[Items from a dataset]
..........

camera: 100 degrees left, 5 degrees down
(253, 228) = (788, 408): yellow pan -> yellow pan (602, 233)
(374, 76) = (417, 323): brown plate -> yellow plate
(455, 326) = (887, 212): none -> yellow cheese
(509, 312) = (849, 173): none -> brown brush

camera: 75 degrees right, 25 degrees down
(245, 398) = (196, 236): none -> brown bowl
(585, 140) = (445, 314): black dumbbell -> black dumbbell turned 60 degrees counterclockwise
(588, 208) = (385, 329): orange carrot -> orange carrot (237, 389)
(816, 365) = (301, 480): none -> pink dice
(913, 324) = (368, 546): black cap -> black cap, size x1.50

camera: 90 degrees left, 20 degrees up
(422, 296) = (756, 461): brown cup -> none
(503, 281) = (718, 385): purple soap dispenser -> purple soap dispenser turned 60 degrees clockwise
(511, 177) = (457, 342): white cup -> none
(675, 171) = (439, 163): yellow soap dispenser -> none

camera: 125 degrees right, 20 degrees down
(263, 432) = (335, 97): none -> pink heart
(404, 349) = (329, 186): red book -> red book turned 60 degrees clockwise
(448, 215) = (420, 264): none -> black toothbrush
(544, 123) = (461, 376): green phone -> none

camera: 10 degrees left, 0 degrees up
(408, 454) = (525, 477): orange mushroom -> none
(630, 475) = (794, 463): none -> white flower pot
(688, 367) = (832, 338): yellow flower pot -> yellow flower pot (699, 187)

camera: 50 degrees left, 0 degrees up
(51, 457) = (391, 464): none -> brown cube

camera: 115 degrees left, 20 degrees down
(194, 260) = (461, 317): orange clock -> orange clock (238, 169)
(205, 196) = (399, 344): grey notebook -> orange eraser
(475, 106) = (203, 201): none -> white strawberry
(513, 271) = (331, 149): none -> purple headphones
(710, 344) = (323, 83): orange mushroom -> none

..........

== WORK INSTRUCTION ==
Provide only the count of lines above in which the word "flower" occurs.

== EXPECTED ANSWER ==
2